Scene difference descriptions

________________________________________

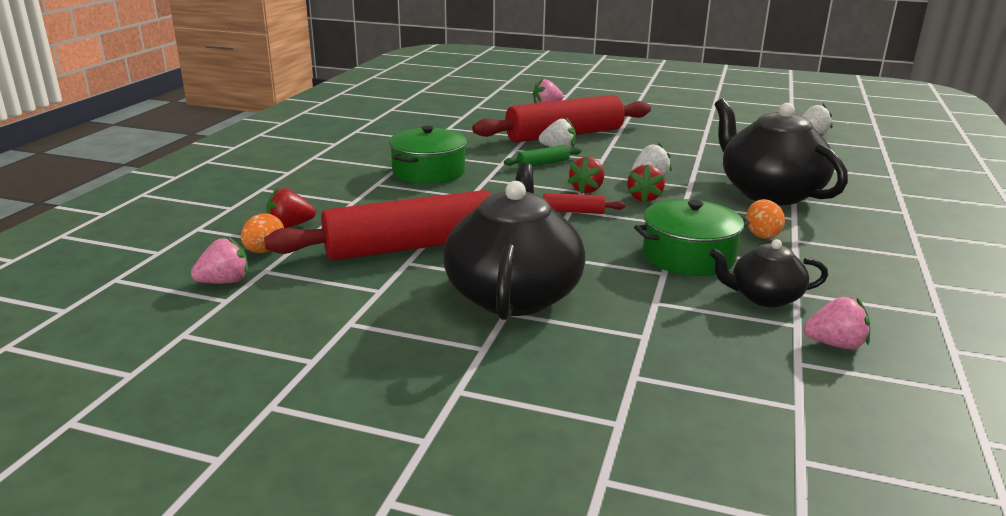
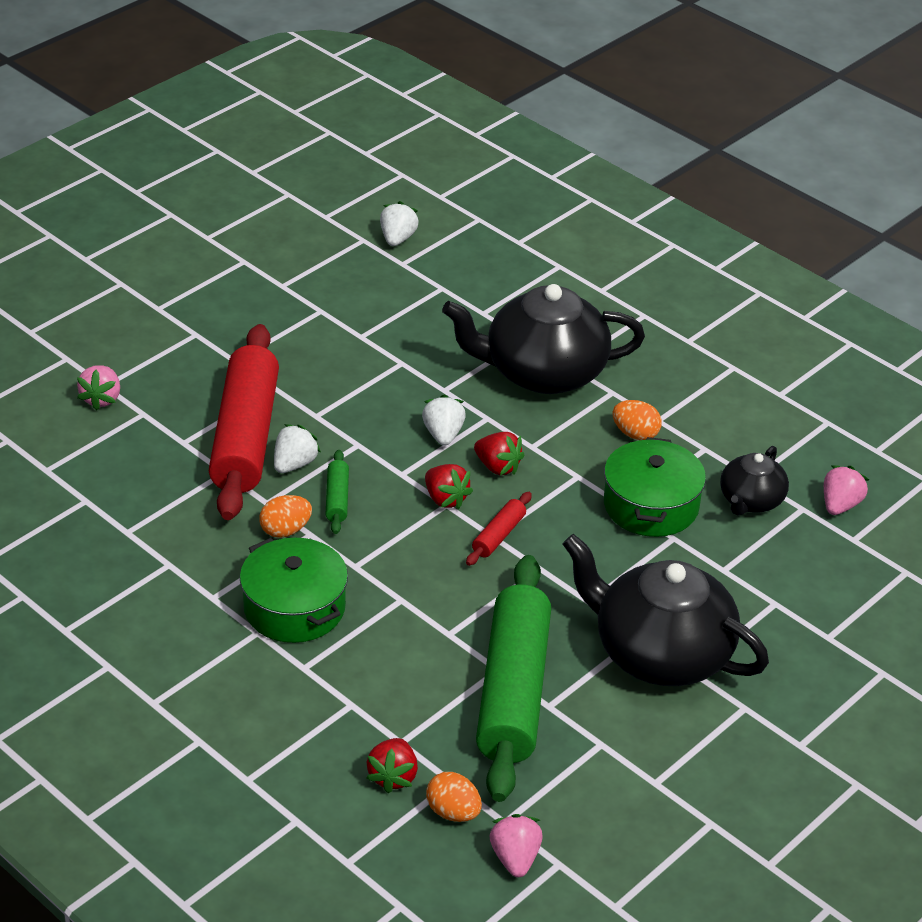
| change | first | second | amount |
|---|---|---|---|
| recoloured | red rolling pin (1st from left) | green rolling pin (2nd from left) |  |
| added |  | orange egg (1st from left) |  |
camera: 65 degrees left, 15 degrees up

________________________________________

■ **Task details**
Please say how many lines in the records contain the word "left", and give only that number.

■ **Response to this task**
3